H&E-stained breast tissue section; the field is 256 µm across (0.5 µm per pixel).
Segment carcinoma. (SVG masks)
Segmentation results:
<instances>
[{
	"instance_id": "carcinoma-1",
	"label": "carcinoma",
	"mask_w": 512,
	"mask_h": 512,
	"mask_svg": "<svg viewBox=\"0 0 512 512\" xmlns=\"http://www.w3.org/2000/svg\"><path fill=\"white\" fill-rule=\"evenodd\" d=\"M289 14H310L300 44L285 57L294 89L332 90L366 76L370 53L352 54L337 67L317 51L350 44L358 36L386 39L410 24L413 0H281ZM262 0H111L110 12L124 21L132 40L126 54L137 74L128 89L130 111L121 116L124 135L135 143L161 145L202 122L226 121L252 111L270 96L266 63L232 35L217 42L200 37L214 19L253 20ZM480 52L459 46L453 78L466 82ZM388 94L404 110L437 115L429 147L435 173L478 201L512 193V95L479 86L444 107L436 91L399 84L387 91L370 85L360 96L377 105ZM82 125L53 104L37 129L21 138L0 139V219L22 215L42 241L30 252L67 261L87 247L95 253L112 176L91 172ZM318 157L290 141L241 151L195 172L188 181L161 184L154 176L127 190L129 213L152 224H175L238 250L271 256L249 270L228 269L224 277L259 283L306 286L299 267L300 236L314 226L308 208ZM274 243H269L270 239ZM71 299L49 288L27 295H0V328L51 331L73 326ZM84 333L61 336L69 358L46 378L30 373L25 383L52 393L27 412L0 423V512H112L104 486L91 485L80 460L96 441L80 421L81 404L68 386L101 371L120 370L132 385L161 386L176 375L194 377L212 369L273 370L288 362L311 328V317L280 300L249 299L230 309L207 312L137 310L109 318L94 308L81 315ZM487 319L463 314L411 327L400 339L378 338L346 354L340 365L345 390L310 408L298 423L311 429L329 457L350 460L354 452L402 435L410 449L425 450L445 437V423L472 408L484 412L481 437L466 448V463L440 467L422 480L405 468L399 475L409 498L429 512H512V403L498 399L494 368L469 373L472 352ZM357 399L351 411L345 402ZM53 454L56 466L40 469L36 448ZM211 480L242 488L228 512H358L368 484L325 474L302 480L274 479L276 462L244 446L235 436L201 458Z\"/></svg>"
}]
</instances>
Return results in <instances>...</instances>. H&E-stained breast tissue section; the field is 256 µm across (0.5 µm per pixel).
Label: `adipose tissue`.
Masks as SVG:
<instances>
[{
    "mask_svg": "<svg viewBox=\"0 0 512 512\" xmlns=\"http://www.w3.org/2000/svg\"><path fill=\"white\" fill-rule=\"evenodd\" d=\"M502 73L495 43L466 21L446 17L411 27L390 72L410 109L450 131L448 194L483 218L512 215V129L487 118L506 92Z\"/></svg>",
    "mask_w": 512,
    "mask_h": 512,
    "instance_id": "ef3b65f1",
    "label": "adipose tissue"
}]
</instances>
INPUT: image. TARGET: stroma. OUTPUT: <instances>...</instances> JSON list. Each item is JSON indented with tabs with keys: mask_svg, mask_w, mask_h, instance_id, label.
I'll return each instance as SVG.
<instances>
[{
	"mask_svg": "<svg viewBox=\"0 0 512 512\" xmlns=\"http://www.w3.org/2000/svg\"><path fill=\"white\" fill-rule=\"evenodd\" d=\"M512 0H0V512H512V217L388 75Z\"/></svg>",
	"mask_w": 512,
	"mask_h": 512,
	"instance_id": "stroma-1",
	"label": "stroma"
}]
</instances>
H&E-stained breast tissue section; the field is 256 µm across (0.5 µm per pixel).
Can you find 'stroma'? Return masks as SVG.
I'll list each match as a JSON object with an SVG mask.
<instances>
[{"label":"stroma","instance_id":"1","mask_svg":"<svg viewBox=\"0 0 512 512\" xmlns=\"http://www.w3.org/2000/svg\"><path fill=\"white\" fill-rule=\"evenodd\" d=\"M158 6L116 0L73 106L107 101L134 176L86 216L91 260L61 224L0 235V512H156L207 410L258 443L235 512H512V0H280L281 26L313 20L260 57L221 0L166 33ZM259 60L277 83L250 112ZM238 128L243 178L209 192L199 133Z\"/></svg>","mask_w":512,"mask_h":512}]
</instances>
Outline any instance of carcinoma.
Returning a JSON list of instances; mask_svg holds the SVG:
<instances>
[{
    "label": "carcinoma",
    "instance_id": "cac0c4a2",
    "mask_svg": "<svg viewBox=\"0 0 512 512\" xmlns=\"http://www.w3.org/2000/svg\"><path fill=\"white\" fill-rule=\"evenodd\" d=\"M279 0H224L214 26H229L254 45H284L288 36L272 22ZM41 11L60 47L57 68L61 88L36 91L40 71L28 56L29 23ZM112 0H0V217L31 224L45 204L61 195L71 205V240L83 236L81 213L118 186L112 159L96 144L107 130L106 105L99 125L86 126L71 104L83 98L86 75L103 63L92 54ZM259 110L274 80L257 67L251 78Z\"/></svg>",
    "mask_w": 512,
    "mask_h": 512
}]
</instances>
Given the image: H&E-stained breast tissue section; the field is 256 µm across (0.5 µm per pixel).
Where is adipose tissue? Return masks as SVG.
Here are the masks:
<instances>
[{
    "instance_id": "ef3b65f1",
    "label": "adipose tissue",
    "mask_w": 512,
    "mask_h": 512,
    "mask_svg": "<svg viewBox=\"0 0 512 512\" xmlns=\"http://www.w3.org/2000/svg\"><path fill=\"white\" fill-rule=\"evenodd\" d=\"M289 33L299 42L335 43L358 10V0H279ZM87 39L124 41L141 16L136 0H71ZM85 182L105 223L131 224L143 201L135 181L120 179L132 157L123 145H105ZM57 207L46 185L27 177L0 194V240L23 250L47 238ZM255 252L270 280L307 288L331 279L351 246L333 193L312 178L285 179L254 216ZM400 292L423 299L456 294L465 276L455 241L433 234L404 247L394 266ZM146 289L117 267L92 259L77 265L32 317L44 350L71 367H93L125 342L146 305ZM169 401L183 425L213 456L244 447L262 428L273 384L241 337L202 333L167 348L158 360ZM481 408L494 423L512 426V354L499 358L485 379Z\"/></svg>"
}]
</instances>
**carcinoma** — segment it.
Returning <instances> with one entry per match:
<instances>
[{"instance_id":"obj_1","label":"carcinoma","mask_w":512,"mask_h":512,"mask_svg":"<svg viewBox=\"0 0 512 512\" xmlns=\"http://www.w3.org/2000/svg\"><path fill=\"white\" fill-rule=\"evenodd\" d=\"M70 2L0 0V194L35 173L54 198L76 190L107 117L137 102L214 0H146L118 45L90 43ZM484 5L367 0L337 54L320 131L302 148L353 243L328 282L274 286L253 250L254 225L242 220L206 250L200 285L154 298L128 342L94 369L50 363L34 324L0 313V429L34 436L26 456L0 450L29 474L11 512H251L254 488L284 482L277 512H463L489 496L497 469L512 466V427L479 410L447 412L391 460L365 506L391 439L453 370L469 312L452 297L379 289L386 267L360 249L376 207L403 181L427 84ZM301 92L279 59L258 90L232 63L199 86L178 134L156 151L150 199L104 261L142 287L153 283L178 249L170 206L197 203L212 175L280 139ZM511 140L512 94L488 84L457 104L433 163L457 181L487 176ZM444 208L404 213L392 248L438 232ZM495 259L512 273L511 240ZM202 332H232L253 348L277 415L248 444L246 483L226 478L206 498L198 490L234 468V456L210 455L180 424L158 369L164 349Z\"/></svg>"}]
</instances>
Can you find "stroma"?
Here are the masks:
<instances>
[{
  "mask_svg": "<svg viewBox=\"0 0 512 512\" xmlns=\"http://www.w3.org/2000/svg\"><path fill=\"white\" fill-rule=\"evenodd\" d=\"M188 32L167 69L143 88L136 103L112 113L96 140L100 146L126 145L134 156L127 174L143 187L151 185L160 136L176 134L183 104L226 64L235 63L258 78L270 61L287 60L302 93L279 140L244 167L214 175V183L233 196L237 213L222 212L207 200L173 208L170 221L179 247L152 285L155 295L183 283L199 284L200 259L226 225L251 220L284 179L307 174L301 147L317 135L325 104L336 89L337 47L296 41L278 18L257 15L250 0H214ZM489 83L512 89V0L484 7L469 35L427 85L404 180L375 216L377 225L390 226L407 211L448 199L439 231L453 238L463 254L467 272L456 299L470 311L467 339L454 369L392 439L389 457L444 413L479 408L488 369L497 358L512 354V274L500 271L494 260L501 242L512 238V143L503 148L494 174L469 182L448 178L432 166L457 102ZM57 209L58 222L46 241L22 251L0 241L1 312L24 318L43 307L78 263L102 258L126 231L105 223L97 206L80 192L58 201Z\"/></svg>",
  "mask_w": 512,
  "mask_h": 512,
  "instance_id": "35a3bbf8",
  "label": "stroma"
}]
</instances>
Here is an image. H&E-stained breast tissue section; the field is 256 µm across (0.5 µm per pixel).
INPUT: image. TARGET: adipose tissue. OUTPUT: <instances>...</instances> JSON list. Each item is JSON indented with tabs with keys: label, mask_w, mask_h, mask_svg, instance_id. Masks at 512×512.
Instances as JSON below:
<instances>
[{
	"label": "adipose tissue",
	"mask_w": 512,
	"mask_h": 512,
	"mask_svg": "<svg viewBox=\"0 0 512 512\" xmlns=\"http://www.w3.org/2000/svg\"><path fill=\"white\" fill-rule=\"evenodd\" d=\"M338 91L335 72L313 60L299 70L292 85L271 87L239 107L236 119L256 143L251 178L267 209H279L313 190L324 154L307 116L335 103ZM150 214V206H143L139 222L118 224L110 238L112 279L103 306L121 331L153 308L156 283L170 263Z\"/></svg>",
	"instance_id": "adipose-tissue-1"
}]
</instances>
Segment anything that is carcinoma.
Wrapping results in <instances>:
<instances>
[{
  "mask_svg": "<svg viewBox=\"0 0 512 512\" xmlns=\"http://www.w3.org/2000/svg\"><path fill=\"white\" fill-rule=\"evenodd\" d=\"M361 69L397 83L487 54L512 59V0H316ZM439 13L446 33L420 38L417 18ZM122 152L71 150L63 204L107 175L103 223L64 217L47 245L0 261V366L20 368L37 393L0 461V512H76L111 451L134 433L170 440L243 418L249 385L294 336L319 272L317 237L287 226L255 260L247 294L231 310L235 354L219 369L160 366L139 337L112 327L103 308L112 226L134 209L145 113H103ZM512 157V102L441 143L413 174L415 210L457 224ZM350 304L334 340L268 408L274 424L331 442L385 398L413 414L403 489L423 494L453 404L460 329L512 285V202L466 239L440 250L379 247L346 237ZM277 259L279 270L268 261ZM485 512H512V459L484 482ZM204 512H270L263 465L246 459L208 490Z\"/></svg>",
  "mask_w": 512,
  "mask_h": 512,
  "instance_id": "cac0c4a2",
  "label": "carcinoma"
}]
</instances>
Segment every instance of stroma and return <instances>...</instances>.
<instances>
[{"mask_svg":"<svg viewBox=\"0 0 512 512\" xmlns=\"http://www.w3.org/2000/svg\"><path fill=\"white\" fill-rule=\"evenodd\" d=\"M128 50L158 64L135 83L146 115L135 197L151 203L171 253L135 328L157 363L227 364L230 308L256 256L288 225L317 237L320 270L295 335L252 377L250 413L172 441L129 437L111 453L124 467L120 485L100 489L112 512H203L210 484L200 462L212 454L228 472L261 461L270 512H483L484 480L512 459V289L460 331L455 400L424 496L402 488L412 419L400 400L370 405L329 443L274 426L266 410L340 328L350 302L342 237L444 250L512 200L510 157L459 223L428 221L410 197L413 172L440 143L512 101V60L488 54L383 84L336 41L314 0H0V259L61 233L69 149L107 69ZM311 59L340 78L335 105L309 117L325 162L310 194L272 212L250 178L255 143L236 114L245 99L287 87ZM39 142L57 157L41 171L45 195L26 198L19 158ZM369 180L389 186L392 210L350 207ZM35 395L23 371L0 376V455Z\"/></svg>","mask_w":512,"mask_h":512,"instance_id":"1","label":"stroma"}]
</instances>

****************

■ **EXERCISE OBJECTIVE**
Where a line of the records above holds the word "results", copy that line.

■ **RESPONSE TO THIS TASK**
Segmentation results:
Return results in <instances>...</instances>. H&E-stained breast tissue section; the field is 256 µm across (0.5 µm per pixel).
Wrapping results in <instances>:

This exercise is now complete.